=== Begin Enclosure ===
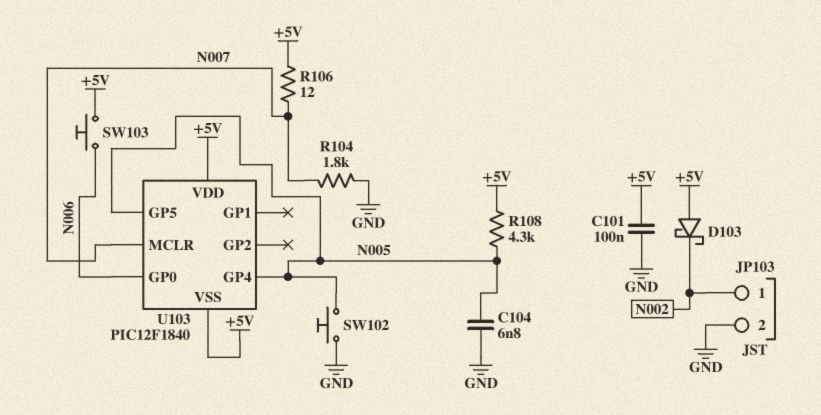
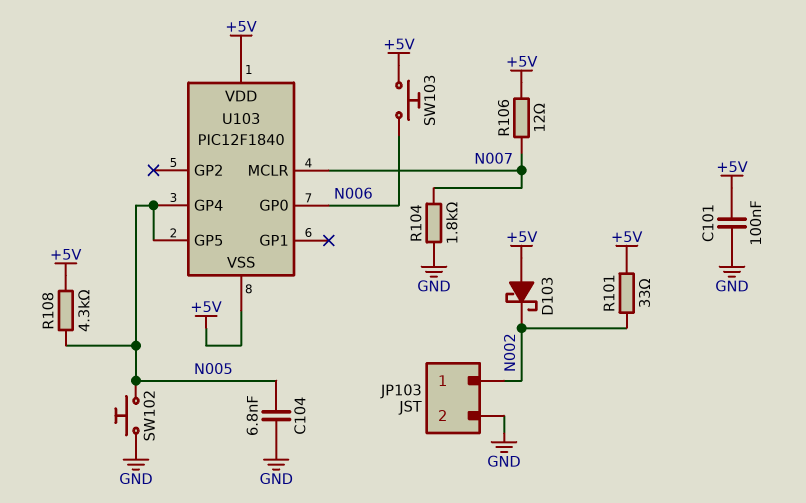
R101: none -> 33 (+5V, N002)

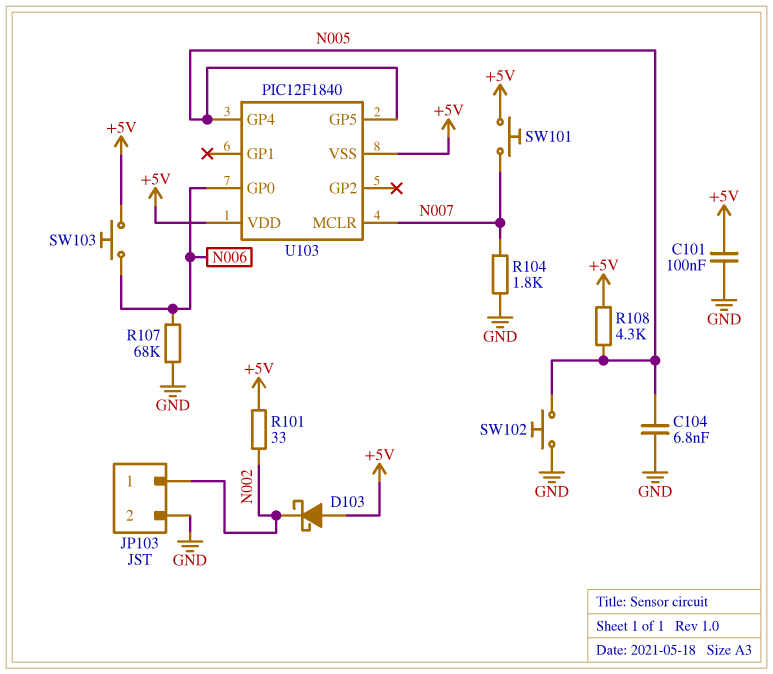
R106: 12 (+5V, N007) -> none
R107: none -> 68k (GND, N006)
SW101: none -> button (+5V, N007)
=== End Enclosure ===
=== Begin Enclosure ===
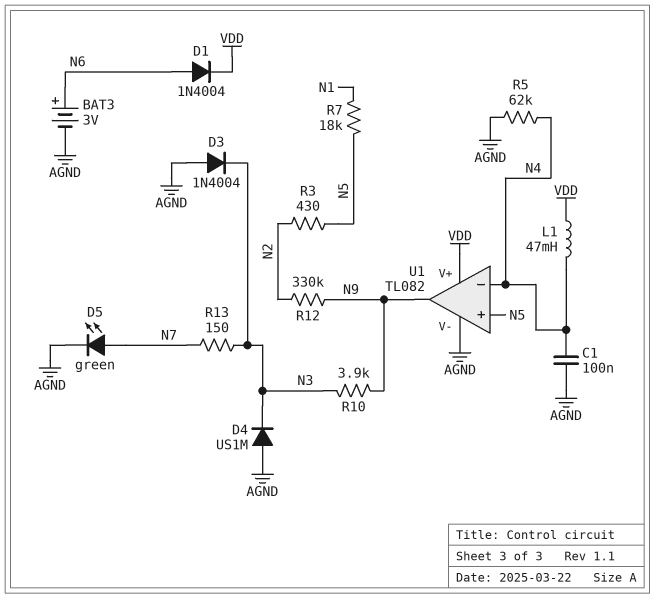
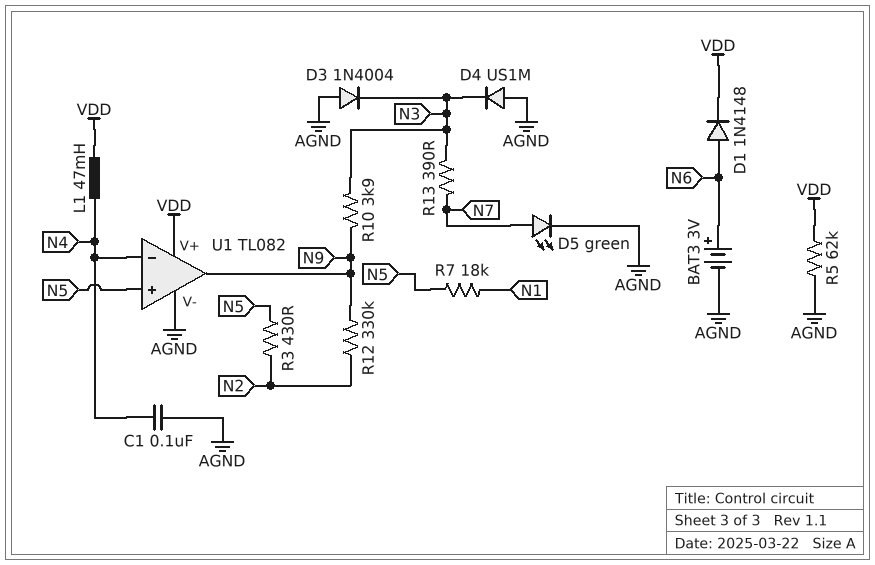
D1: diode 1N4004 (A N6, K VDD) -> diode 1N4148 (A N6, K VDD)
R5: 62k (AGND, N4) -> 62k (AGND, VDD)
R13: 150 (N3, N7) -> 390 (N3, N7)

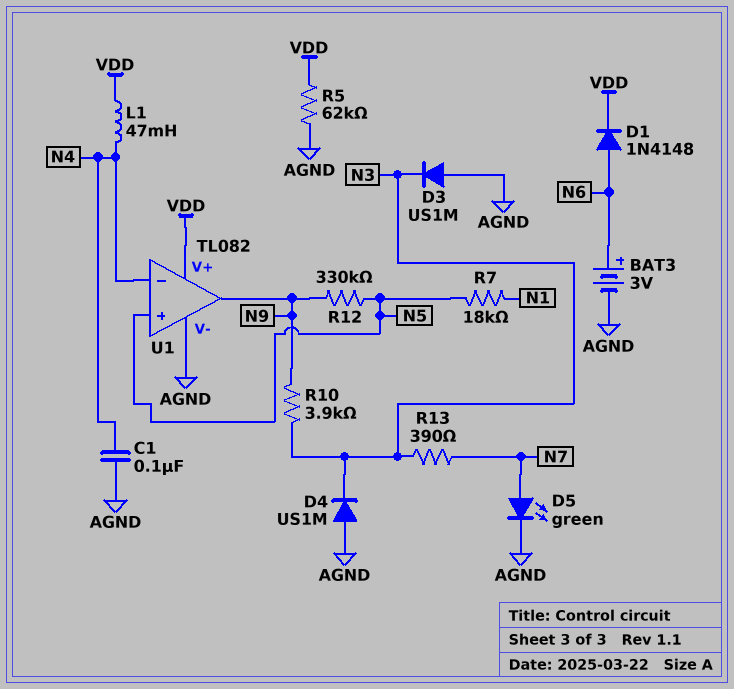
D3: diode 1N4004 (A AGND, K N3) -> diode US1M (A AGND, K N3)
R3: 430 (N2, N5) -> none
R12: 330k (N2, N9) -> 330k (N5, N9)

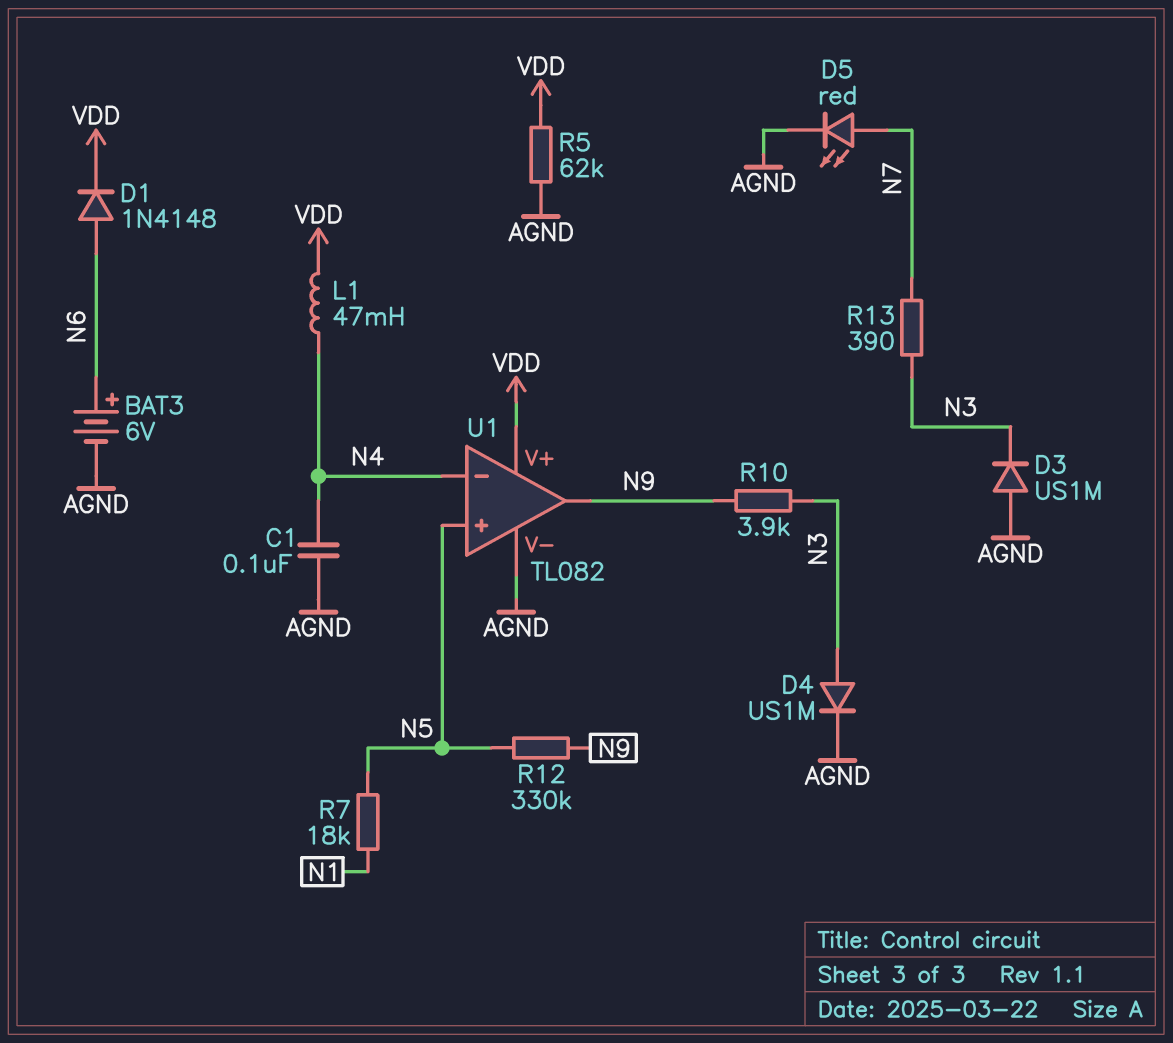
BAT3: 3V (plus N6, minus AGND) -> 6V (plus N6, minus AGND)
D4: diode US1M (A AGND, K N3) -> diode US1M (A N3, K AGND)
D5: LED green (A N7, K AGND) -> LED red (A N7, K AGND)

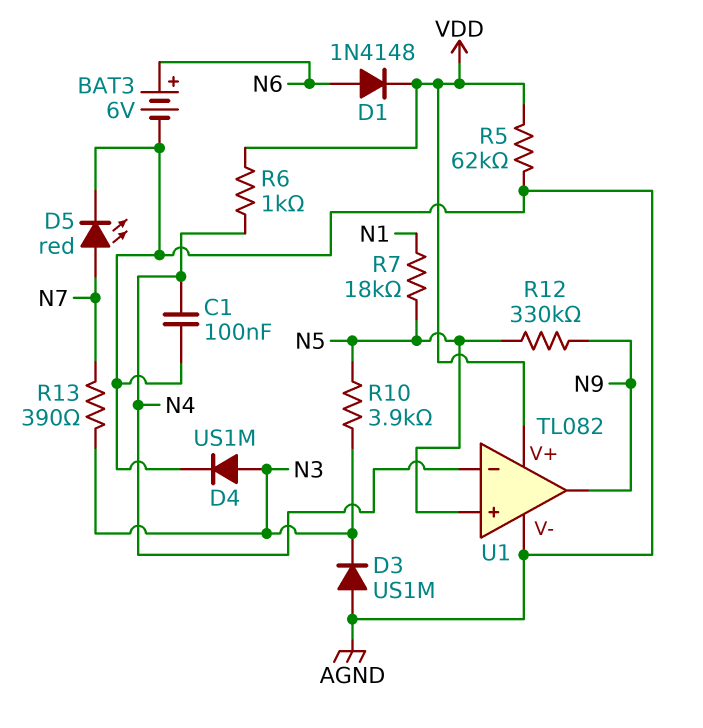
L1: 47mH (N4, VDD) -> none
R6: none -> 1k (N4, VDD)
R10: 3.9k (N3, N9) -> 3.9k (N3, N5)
=== End Enclosure ===
=== Begin Enclosure ===
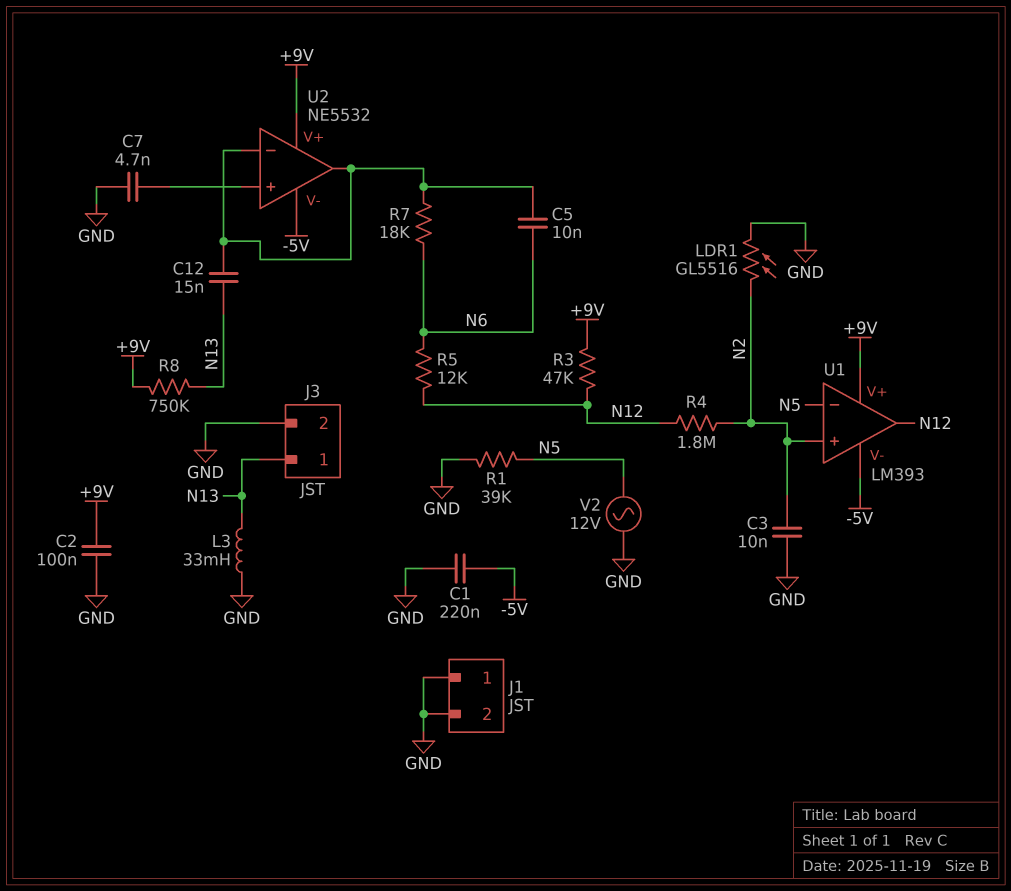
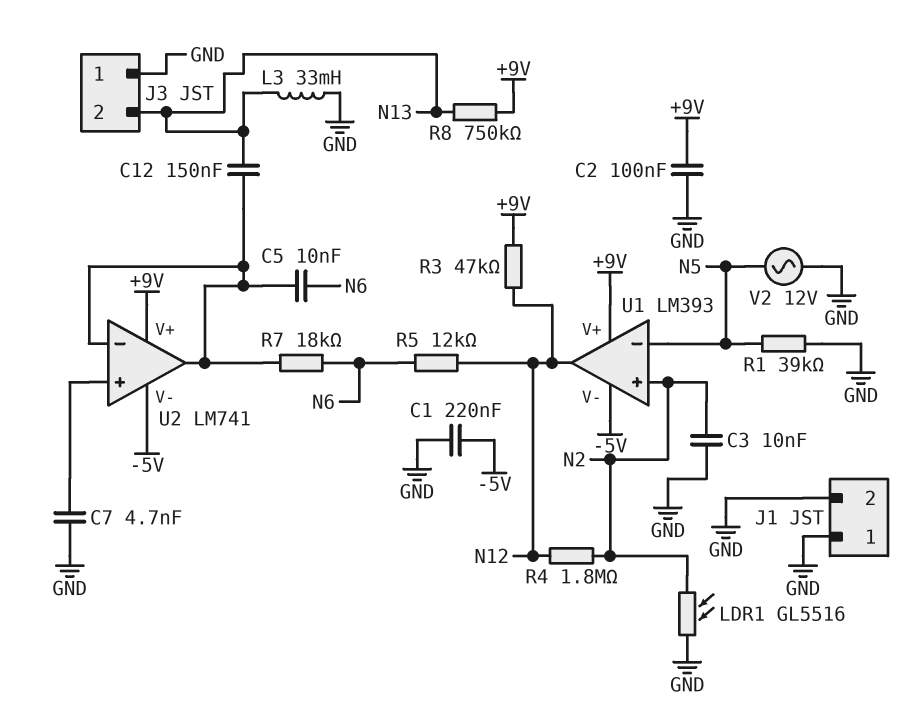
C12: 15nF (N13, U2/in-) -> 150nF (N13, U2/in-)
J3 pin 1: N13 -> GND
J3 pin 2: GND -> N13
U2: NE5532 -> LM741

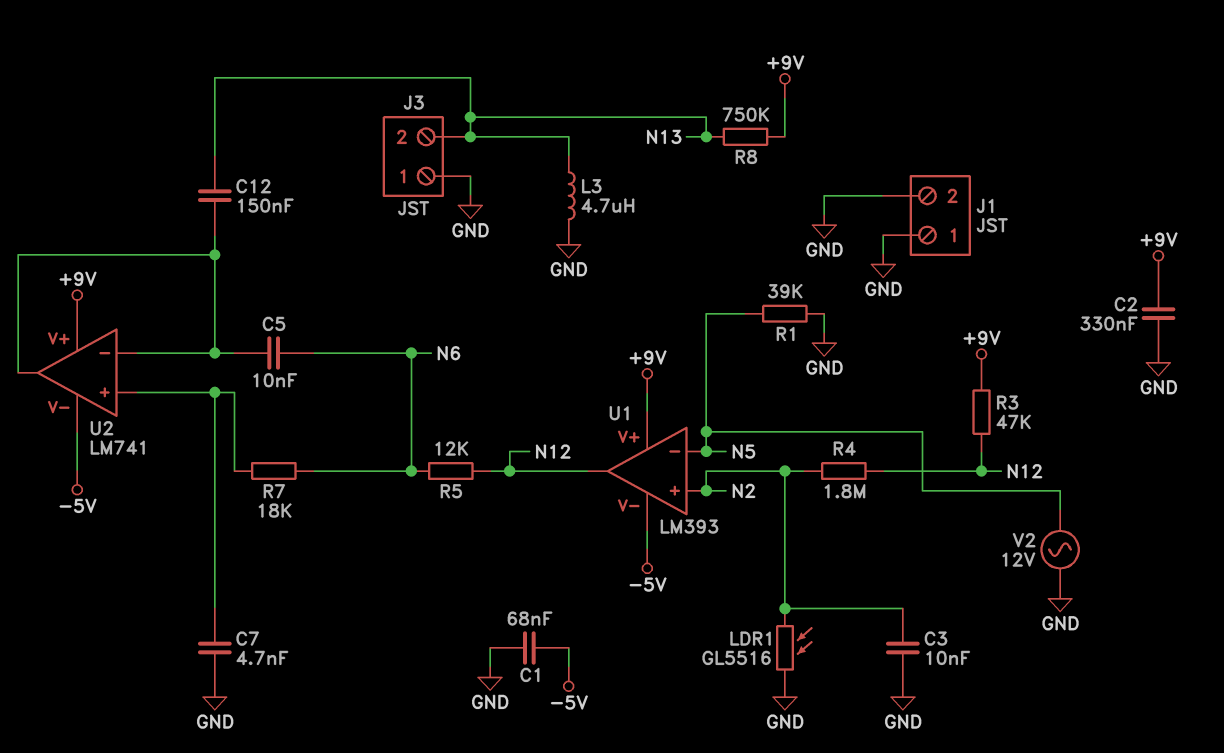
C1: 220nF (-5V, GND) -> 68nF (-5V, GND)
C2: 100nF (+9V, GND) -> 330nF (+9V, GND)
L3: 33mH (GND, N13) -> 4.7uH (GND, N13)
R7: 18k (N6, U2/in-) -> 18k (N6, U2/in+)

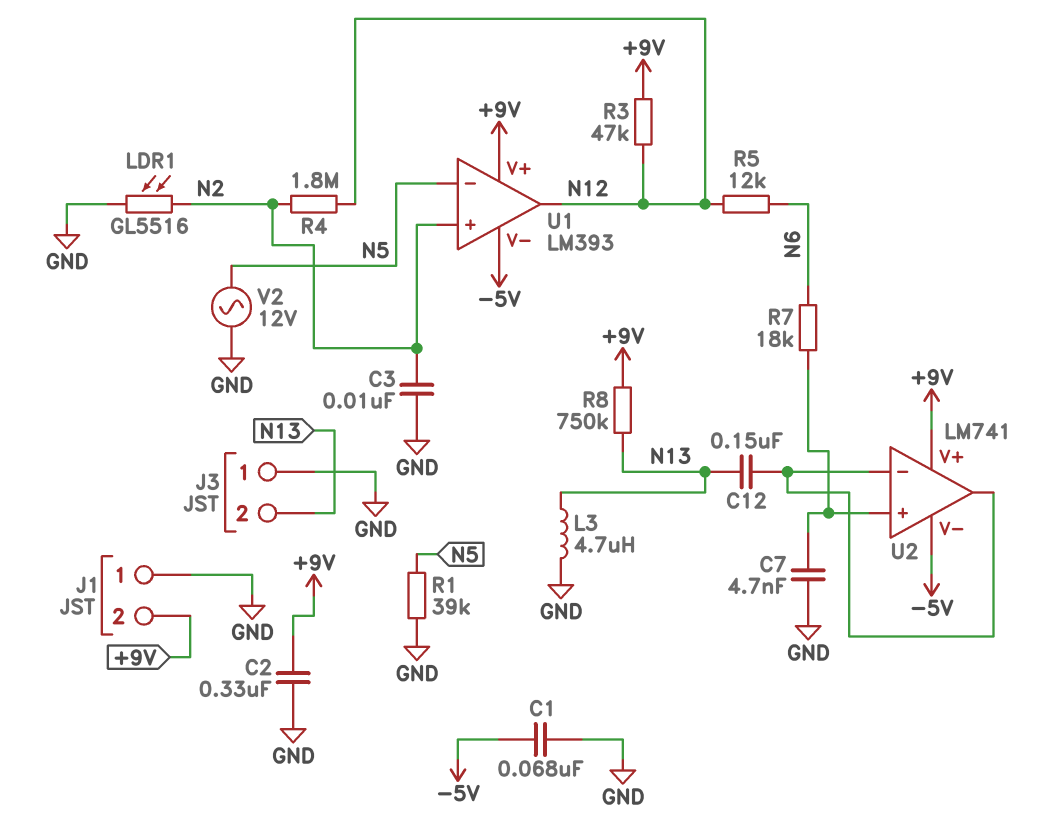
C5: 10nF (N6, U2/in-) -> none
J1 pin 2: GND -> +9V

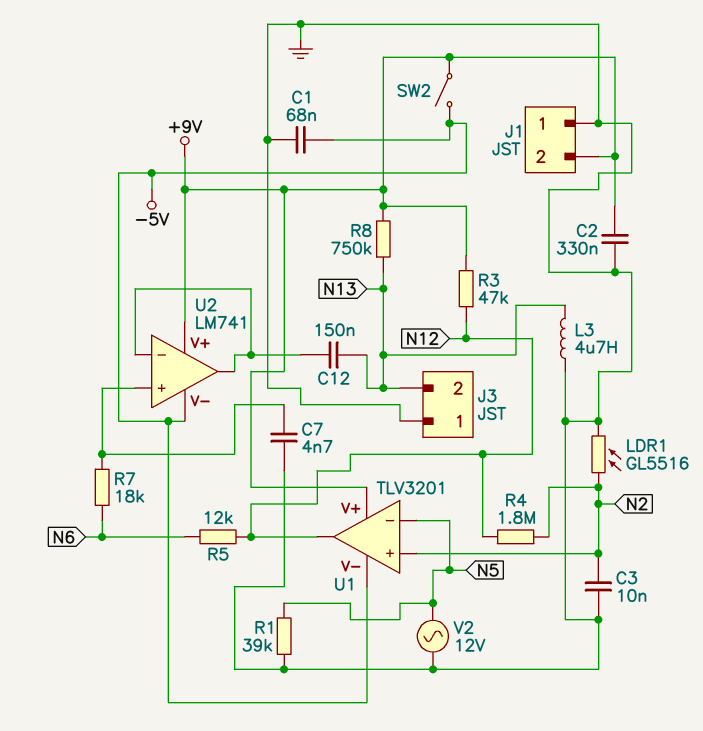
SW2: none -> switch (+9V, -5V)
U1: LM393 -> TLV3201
=== End Enclosure ===
**What you are asked to do**
Repeat, without pictures, exactly the lines of the data above from the one containing "U2: NE5532 -> LM741" through the one containing "U1: LM393 -> TLV3201", including both and adding nothing.

**Worked solution**
U2: NE5532 -> LM741

C1: 220nF (-5V, GND) -> 68nF (-5V, GND)
C2: 100nF (+9V, GND) -> 330nF (+9V, GND)
L3: 33mH (GND, N13) -> 4.7uH (GND, N13)
R7: 18k (N6, U2/in-) -> 18k (N6, U2/in+)

C5: 10nF (N6, U2/in-) -> none
J1 pin 2: GND -> +9V

SW2: none -> switch (+9V, -5V)
U1: LM393 -> TLV3201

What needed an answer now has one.